### AIM OF THE EXERCISE
Find the line containing "none -> cyan slope C13:D13 level 2 top D" in the entries below. Restate it and each line after it, word for word, up to and including the line containing "grey brick J3:L3 level 2 -> none".

- Opening Delimiter -

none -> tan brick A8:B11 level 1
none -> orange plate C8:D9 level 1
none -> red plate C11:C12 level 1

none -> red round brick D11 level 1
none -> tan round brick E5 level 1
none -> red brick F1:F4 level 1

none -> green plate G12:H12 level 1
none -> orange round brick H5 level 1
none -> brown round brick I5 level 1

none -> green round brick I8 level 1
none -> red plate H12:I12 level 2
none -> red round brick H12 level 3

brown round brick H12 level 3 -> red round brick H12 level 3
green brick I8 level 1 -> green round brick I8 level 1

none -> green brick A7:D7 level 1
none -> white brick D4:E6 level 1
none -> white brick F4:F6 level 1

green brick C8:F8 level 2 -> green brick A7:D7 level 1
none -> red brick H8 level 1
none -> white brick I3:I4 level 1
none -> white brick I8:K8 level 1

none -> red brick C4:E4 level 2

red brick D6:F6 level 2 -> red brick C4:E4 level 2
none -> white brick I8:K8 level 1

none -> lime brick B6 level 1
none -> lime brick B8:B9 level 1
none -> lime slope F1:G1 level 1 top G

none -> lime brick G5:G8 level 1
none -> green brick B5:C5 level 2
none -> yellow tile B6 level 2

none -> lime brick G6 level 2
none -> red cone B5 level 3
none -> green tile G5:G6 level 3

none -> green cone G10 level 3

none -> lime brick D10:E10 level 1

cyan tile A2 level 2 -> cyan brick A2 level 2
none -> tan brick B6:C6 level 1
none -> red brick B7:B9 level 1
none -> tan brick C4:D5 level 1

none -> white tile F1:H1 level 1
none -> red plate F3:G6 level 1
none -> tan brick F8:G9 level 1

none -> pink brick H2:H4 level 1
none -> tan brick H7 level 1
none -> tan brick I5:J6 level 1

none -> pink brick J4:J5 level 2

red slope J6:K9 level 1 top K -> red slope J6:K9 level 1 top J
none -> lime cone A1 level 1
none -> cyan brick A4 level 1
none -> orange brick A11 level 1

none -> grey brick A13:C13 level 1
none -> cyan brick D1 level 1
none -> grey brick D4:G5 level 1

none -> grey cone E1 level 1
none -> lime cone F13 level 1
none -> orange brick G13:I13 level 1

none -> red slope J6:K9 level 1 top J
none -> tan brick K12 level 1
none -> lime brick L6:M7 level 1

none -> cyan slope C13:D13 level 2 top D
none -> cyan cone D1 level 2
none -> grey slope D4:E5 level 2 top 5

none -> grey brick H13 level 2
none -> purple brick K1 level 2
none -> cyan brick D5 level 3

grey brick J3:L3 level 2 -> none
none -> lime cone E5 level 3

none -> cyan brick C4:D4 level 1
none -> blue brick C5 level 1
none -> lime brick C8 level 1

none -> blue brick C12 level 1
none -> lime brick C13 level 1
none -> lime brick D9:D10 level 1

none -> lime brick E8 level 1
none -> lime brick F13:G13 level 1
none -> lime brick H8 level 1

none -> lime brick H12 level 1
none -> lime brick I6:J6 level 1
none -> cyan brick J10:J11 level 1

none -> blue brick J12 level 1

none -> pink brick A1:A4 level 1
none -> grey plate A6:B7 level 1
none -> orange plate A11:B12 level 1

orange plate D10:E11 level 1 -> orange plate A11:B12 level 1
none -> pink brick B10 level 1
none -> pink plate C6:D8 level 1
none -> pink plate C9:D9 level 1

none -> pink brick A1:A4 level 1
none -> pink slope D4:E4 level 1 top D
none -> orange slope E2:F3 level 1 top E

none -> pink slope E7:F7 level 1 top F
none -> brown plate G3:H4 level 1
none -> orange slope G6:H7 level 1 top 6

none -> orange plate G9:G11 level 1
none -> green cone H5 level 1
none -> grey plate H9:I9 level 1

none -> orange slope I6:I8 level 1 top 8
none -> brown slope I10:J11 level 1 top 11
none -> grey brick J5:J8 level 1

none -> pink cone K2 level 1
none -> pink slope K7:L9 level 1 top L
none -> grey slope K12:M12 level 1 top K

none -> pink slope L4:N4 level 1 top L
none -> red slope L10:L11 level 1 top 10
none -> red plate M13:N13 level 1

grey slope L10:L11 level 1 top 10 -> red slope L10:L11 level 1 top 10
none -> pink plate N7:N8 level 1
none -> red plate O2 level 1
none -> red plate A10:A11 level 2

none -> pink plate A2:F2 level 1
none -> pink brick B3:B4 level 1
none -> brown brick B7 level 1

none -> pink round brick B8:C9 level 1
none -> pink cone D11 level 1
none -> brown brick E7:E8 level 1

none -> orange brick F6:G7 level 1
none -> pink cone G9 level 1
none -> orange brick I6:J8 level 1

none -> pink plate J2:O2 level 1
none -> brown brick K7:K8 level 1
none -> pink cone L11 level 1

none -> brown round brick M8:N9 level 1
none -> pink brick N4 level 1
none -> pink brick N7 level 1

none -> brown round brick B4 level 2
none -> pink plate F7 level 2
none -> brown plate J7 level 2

- Closing Delimiter -

### TASK OUTPUT
none -> cyan slope C13:D13 level 2 top D
none -> cyan cone D1 level 2
none -> grey slope D4:E5 level 2 top 5

none -> grey brick H13 level 2
none -> purple brick K1 level 2
none -> cyan brick D5 level 3

grey brick J3:L3 level 2 -> none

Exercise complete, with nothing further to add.